EXERCISE OBJECTIVE: Output every record exactly, apart from its images.

Object state change records
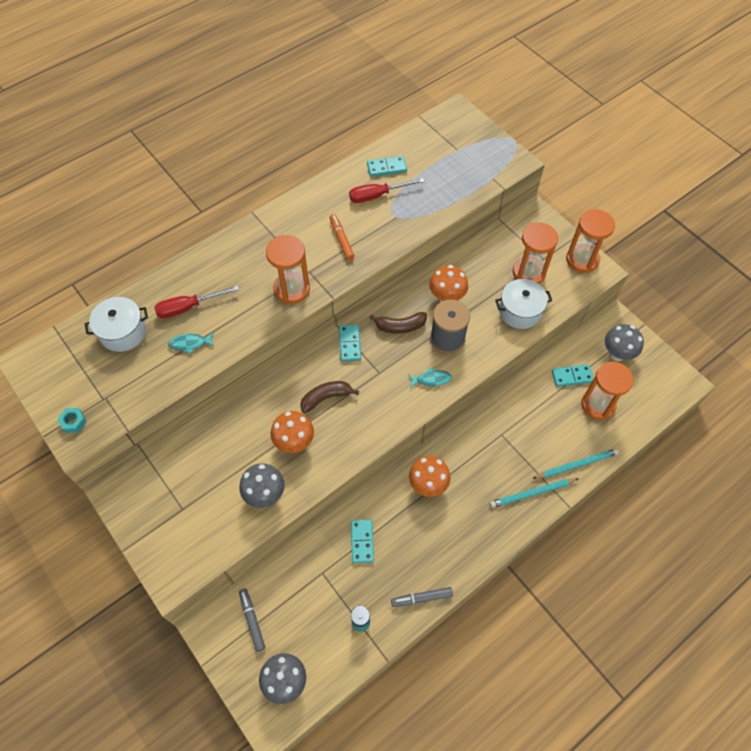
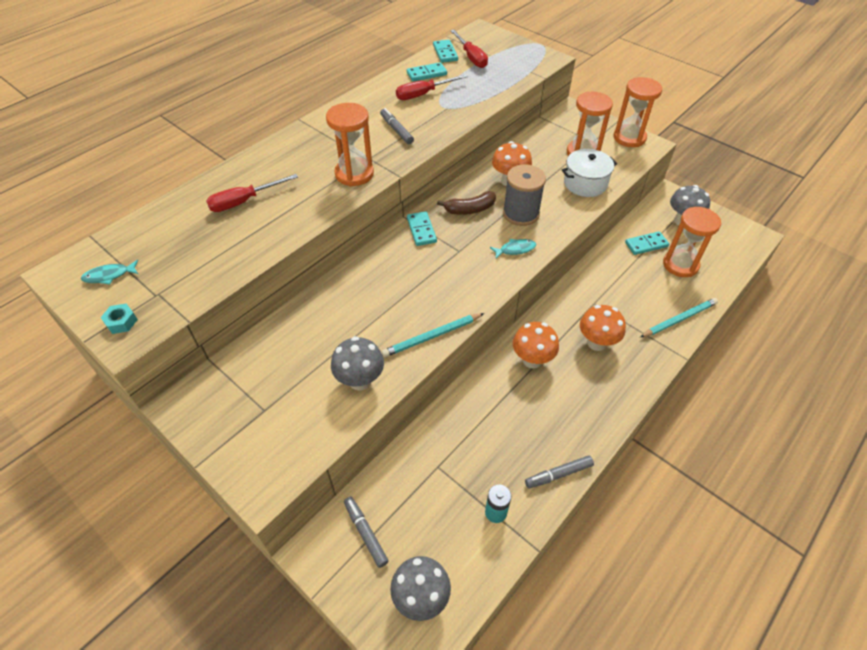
camera: 10 degrees left, 10 degrees down
(123, 332) = (172, 231): white pot -> none
(190, 343) = (251, 232): turquoise fish -> turquoise fish (109, 275)
(294, 442) = (383, 325): orange mushroom -> orange mushroom (596, 343)
(326, 398) = (408, 280): brown banana -> none
(341, 239) = (396, 130): orange marker -> grey marker
(362, 541) = (475, 427): turquoise domino -> turquoise domino (445, 53)
(437, 150) = (471, 57): none -> red screwdriver
(532, 493) = (644, 352): turquoise pencil -> turquoise pencil (432, 336)

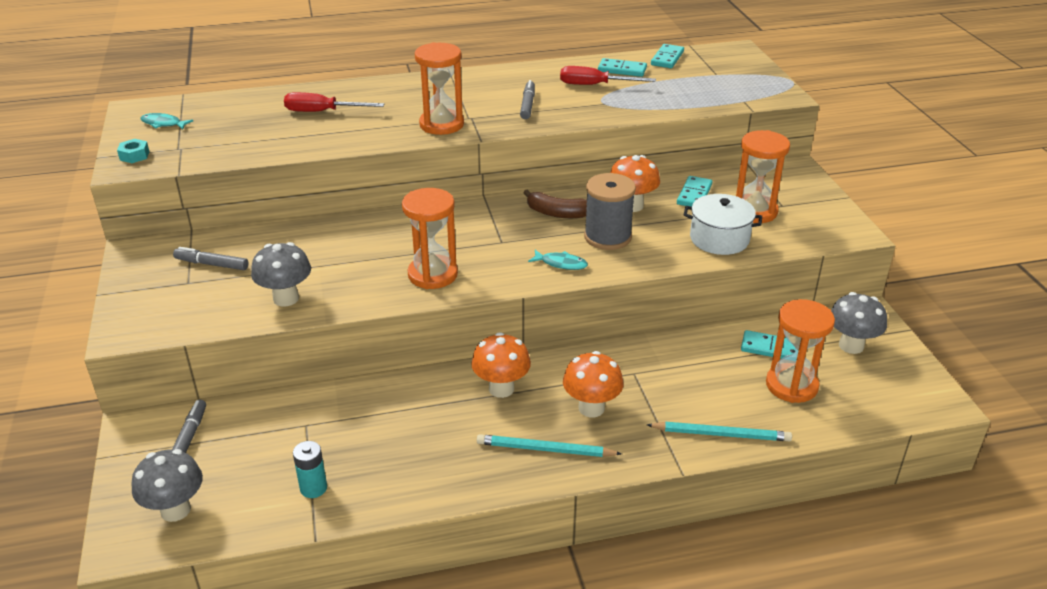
camera: 35 degrees right, 15 degrees down
(421, 230) = (486, 211): turquoise domino -> turquoise domino (694, 194)
(432, 336) = (388, 296): turquoise pencil -> turquoise pencil (545, 449)
(471, 57) = (691, 70): red screwdriver -> none
(558, 474) = (409, 494): grey marker -> grey marker (211, 264)
(629, 138) = (835, 218): orange hourglass -> orange hourglass (433, 274)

SOLUTION BELOW:
camera: 10 degrees left, 10 degrees down
(123, 332) = (172, 231): white pot -> none
(190, 343) = (251, 232): turquoise fish -> turquoise fish (109, 275)
(294, 442) = (383, 325): orange mushroom -> orange mushroom (596, 343)
(326, 398) = (408, 280): brown banana -> none
(341, 239) = (396, 130): orange marker -> grey marker
(362, 541) = (475, 427): turquoise domino -> turquoise domino (445, 53)
(437, 150) = (471, 57): none -> red screwdriver
(532, 493) = (644, 352): turquoise pencil -> turquoise pencil (432, 336)

camera: 35 degrees right, 15 degrees down
(421, 230) = (486, 211): turquoise domino -> turquoise domino (694, 194)
(432, 336) = (388, 296): turquoise pencil -> turquoise pencil (545, 449)
(471, 57) = (691, 70): red screwdriver -> none
(558, 474) = (409, 494): grey marker -> grey marker (211, 264)
(629, 138) = (835, 218): orange hourglass -> orange hourglass (433, 274)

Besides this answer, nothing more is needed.